Request
Return each line of the records that contains the string "kern".

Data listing
— Start —
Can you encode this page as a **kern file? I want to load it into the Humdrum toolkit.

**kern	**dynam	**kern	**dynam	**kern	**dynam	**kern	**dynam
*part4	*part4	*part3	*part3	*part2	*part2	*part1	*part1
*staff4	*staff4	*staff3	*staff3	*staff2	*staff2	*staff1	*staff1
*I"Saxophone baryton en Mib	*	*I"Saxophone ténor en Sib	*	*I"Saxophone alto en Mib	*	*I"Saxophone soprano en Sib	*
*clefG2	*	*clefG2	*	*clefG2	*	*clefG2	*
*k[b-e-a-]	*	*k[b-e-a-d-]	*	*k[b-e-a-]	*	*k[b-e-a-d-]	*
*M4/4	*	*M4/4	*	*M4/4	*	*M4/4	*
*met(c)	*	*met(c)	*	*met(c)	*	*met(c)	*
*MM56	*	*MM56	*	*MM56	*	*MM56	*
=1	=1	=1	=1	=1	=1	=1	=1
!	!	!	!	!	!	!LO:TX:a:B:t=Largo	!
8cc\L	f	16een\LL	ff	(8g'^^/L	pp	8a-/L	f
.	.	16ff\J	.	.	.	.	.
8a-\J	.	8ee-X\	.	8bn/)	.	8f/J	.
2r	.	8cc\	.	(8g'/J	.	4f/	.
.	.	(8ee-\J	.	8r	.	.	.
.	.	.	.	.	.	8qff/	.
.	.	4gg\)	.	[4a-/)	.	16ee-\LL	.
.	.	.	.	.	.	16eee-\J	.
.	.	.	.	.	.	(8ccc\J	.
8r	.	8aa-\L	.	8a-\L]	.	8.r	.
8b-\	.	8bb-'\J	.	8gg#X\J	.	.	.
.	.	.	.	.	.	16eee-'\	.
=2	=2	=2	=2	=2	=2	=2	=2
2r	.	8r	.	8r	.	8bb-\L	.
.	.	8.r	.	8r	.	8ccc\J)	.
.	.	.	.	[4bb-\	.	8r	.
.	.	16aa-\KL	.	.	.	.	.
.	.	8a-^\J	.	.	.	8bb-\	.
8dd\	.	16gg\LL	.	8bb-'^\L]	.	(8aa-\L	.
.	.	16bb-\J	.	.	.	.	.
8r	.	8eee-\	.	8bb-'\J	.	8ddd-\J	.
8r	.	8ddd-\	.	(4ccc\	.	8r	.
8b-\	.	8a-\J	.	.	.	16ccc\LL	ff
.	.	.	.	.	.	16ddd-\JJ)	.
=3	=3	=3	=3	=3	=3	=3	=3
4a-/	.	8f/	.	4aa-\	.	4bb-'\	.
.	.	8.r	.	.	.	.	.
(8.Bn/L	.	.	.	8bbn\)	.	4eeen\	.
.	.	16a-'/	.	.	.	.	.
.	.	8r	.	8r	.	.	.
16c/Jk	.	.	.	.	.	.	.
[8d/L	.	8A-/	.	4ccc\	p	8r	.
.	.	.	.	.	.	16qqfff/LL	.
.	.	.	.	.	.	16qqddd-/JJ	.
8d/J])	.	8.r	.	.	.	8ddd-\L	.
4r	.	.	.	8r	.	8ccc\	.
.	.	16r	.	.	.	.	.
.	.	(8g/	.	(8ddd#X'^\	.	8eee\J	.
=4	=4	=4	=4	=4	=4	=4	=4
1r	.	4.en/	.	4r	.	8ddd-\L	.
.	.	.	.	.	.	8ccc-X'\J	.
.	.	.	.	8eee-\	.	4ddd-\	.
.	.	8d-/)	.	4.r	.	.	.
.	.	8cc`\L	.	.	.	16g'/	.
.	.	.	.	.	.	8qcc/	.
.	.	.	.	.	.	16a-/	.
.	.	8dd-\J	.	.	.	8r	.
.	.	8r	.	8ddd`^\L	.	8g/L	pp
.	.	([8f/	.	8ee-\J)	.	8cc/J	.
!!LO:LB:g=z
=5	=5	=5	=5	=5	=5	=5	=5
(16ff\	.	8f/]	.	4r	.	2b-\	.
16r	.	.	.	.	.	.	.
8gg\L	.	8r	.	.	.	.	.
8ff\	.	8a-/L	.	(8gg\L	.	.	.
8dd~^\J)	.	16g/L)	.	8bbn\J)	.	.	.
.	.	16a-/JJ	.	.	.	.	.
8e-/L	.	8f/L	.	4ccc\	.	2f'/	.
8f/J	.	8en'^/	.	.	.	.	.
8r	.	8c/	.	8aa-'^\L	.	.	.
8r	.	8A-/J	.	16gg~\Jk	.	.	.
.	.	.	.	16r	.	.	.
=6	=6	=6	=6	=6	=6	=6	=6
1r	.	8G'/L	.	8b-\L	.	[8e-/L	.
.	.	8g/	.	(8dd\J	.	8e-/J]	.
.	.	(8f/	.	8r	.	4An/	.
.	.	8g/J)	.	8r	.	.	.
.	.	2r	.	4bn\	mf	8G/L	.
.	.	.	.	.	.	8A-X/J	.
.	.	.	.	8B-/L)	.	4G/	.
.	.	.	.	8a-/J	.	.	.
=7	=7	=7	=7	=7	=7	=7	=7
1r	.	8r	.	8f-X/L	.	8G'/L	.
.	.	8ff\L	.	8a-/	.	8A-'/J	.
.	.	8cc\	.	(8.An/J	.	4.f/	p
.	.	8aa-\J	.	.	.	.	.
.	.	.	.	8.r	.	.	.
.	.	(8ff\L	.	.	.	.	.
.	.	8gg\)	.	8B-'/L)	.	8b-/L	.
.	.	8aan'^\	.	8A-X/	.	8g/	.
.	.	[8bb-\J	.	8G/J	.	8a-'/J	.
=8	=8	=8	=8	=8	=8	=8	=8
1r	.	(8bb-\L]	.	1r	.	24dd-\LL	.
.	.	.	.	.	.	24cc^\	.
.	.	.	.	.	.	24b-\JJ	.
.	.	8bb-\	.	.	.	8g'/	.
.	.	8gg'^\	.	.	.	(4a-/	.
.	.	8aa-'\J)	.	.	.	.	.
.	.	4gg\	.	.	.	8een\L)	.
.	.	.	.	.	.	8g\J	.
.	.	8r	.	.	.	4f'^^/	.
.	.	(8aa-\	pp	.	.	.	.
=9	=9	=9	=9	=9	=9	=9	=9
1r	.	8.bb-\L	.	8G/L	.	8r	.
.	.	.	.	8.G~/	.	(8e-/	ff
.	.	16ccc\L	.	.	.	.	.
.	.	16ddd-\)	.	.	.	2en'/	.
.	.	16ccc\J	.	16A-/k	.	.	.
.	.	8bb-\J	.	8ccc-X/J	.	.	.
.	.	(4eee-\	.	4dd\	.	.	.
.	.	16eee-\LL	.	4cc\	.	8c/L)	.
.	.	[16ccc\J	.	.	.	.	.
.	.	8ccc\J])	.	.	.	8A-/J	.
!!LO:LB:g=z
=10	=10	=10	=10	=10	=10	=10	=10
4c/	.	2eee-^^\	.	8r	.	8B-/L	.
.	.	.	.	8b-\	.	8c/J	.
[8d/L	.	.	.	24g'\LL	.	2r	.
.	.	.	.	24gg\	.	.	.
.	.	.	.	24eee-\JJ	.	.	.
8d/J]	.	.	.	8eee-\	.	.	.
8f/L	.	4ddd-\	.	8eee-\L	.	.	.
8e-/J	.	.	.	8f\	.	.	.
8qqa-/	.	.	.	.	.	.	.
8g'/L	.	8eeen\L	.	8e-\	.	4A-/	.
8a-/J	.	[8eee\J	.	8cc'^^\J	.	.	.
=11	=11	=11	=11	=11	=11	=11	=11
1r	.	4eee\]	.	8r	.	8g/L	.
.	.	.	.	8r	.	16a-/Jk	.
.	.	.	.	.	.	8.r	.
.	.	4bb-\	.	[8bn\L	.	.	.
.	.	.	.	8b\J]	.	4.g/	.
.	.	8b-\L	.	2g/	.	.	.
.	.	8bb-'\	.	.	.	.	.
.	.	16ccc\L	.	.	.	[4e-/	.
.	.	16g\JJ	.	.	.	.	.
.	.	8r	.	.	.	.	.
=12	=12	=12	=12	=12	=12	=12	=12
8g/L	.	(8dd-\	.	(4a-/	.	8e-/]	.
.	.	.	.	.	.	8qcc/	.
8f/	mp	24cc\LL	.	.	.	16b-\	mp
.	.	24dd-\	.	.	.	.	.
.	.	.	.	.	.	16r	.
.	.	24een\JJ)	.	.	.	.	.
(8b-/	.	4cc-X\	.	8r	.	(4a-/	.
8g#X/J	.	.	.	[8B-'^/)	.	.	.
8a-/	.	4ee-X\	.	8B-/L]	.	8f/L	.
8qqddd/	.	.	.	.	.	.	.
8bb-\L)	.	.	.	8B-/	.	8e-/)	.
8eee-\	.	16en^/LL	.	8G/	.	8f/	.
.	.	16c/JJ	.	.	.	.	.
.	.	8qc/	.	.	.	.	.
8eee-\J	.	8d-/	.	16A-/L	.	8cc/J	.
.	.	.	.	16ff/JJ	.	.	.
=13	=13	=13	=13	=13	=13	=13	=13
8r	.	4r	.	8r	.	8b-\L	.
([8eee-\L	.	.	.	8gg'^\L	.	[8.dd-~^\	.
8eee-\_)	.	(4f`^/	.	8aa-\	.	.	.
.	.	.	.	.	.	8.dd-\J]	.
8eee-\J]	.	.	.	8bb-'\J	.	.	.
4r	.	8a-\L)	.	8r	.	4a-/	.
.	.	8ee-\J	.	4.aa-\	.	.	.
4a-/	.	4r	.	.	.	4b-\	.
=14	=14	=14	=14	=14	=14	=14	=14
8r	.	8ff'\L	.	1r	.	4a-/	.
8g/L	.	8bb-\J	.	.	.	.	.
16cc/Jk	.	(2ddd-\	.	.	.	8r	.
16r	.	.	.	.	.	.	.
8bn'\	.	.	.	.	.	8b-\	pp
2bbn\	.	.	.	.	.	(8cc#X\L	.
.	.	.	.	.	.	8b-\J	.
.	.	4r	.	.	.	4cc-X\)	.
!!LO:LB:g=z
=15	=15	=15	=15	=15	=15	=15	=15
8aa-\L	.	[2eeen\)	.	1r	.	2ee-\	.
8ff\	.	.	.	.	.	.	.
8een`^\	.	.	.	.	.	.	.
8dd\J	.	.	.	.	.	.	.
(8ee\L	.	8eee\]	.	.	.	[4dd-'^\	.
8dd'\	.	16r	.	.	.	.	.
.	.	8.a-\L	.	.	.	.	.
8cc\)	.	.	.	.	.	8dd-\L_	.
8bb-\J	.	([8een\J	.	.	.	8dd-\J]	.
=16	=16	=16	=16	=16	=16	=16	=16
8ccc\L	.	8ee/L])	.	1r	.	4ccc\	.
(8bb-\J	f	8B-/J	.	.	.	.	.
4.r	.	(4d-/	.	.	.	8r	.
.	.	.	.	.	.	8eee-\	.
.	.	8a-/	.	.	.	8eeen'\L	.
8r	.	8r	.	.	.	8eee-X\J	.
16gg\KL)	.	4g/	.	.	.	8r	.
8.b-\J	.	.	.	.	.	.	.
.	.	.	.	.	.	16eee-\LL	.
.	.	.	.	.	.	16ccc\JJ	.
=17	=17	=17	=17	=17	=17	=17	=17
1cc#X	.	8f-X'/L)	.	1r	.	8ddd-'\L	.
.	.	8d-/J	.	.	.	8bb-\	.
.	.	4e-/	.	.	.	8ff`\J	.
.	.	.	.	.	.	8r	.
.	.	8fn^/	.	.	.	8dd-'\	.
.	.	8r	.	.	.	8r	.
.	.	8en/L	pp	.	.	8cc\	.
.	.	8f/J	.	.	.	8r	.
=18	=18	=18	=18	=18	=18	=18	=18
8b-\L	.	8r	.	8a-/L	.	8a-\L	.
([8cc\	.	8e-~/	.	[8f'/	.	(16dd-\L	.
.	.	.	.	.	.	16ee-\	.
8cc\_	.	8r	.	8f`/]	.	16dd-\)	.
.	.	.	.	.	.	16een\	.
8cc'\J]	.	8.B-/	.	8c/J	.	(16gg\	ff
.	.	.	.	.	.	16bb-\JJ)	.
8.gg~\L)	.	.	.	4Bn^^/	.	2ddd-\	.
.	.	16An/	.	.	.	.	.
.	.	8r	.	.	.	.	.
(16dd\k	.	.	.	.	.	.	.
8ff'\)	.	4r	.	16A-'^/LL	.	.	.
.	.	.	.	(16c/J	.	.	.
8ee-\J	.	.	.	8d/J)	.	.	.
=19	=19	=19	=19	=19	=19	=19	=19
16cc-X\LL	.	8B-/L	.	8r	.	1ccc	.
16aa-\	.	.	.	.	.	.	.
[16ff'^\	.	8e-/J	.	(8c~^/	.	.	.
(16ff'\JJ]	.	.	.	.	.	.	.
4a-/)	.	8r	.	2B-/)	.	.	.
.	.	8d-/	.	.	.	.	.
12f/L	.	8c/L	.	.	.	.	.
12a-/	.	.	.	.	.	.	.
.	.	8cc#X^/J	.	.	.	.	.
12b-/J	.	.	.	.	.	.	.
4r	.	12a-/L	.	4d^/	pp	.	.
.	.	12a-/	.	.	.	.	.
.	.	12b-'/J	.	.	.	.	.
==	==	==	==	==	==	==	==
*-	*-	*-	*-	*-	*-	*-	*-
— End —
Finished task
Can you encode this page as a **kern file? I want to load it into the Humdrum toolkit.
**kern	**dynam	**kern	**dynam	**kern	**dynam	**kern	**dynam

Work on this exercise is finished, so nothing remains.